'''

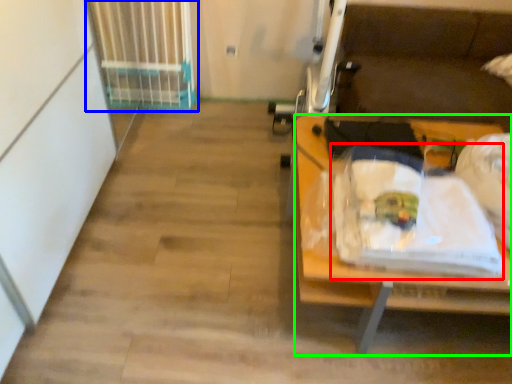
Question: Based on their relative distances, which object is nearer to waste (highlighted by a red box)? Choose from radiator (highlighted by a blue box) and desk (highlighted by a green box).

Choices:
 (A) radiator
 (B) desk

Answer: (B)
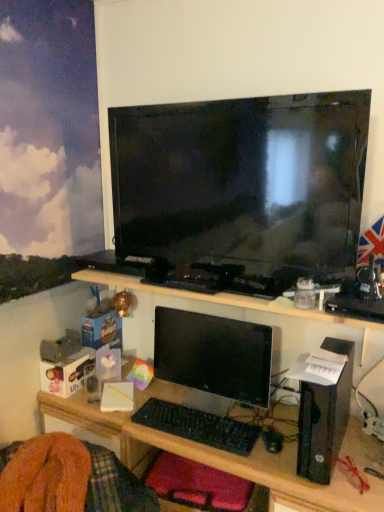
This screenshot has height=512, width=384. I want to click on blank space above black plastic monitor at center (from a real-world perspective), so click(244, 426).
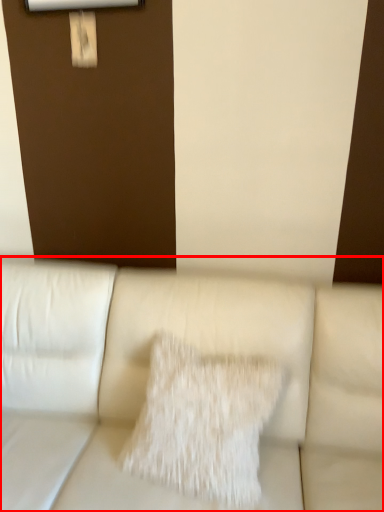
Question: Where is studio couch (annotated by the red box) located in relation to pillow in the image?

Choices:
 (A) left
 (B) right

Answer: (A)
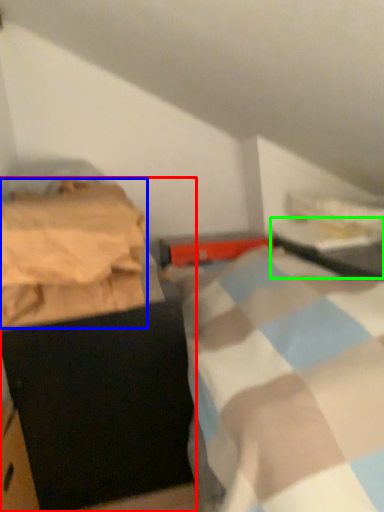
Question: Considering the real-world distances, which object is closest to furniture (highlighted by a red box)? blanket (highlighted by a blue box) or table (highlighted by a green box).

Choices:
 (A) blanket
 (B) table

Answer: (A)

'''

Starting with the line containing "This screenshot has" and continuing through the end of the material, rewrite those lines with "blanket" swapped for "quilt" and everything else unchanged. Omit the pictures from your answer.

This screenshot has height=512, width=384. I want to click on blank space above black plastic monitor at center (from a real-world perspective), so click(244, 426).
Question: Where is studio couch (annotated by the red box) located in relation to pillow in the image?

Choices:
 (A) left
 (B) right

Answer: (A)
Question: Considering the real-world distances, which object is closest to furniture (highlighted by a red box)? quilt (highlighted by a blue box) or table (highlighted by a green box).

Choices:
 (A) quilt
 (B) table

Answer: (A)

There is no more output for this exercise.